____ Provided material

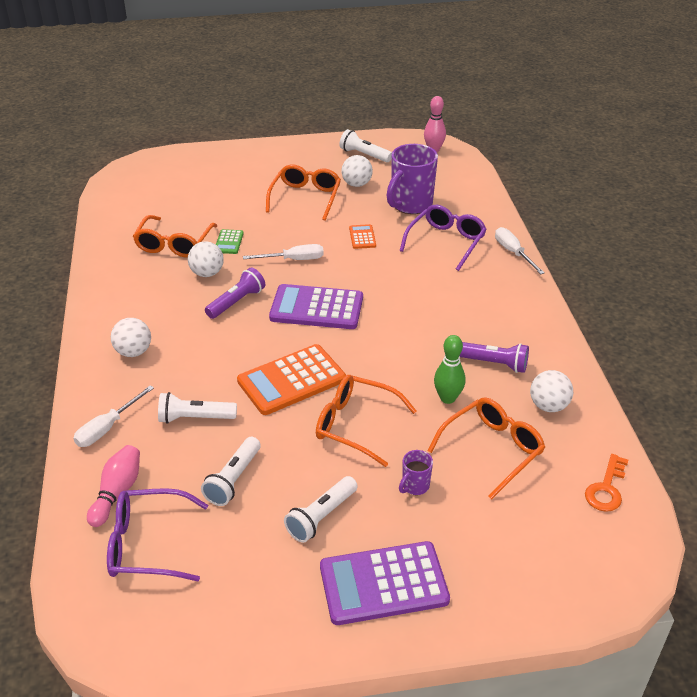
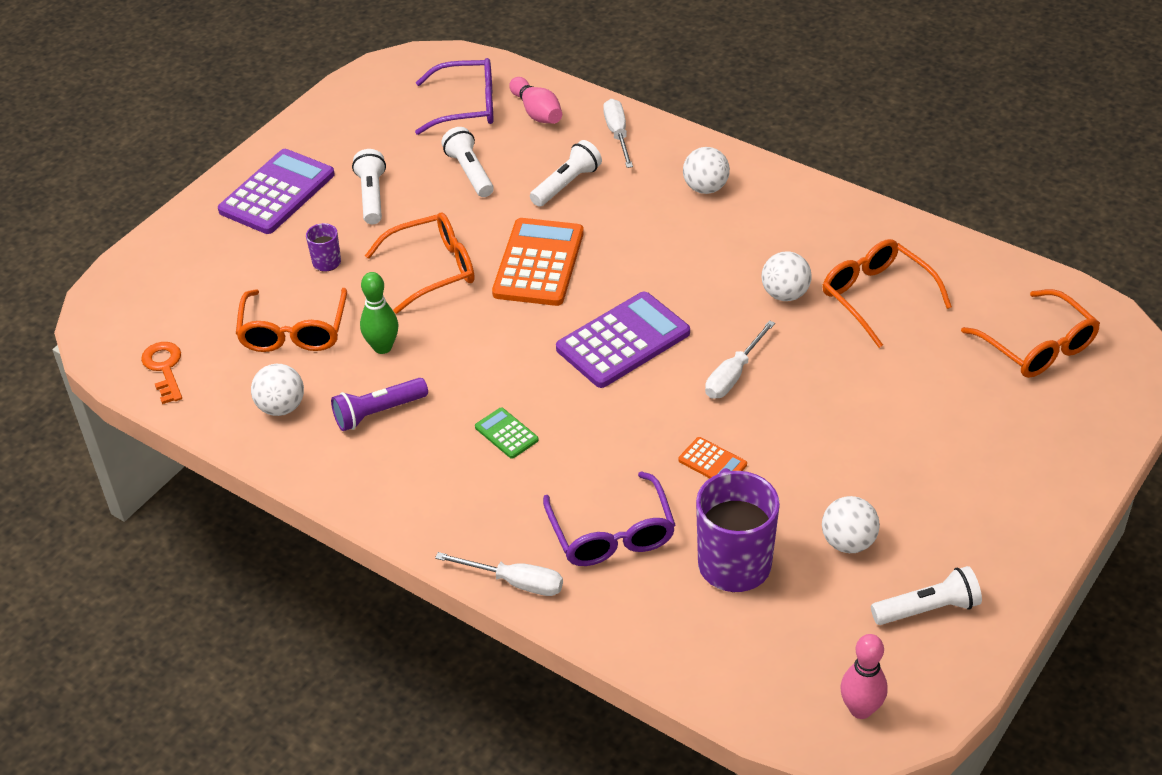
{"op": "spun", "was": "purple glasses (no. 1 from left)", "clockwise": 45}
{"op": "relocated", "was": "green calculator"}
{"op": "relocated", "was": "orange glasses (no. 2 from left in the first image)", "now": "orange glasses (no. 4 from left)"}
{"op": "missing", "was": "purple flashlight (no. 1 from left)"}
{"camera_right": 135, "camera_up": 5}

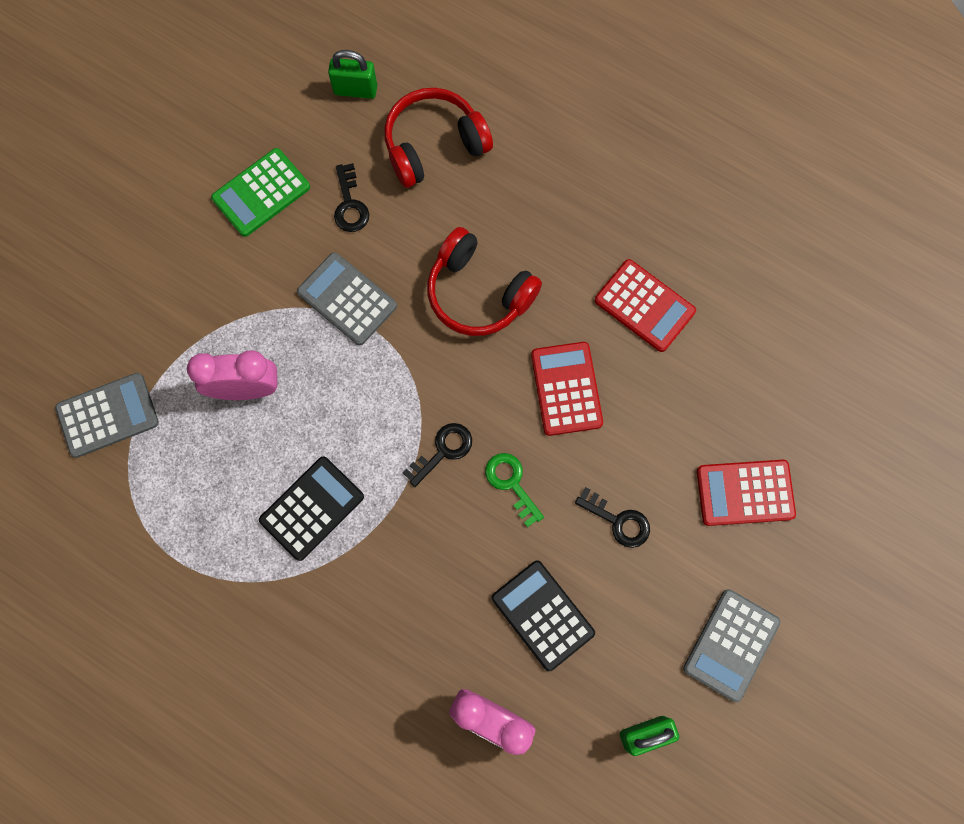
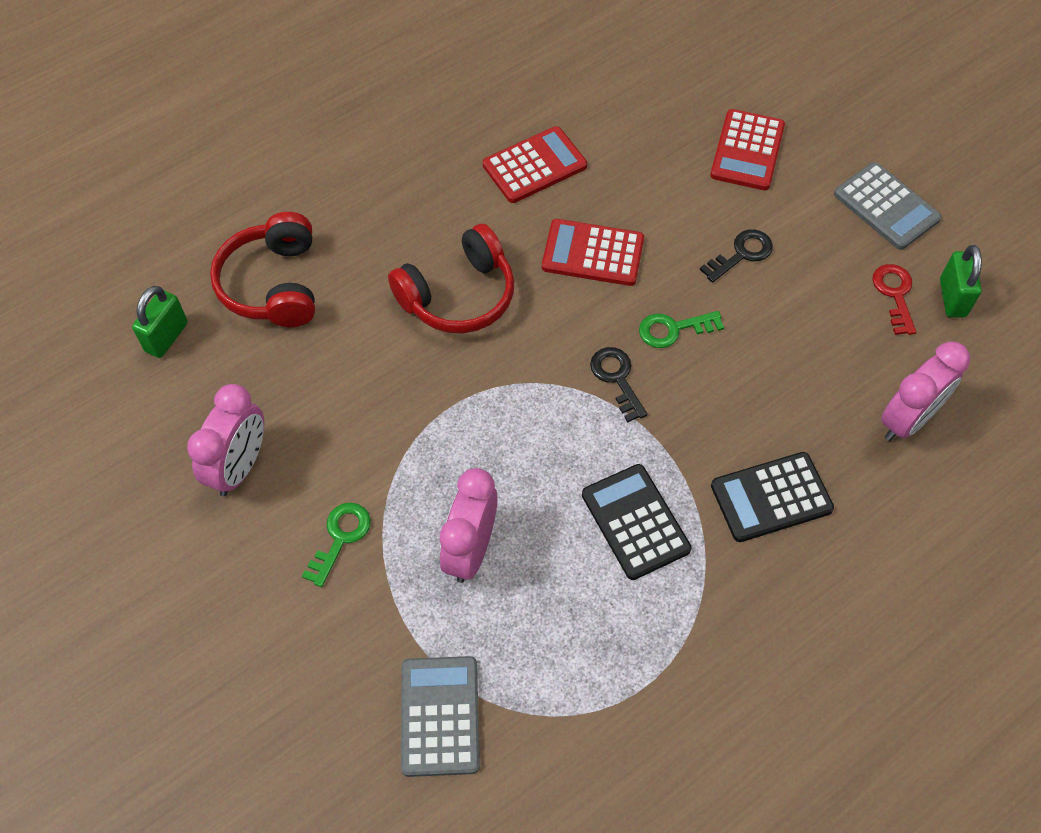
{"op": "exchanged", "was": "green calculator", "now": "pink clock (no. 1 from left)"}
{"op": "appeared", "now": "green key (no. 1 from left)"}
{"op": "relocated", "was": "black calculator (no. 2 from left)"}
{"op": "appeared", "now": "red key"}
{"op": "missing", "was": "grey calculator (no. 2 from left)"}
{"op": "missing", "was": "black key (no. 1 from left)"}
{"camera_right": -70, "camera_up": -15}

________

## Exercise description
The task calls for every record to be transcribed exactly, with no images included.

## Your solution
{"op": "spun", "was": "purple glasses (no. 1 from left)", "clockwise": 45}
{"op": "relocated", "was": "green calculator"}
{"op": "relocated", "was": "orange glasses (no. 2 from left in the first image)", "now": "orange glasses (no. 4 from left)"}
{"op": "missing", "was": "purple flashlight (no. 1 from left)"}
{"camera_right": 135, "camera_up": 5}

{"op": "exchanged", "was": "green calculator", "now": "pink clock (no. 1 from left)"}
{"op": "appeared", "now": "green key (no. 1 from left)"}
{"op": "relocated", "was": "black calculator (no. 2 from left)"}
{"op": "appeared", "now": "red key"}
{"op": "missing", "was": "grey calculator (no. 2 from left)"}
{"op": "missing", "was": "black key (no. 1 from left)"}
{"camera_right": -70, "camera_up": -15}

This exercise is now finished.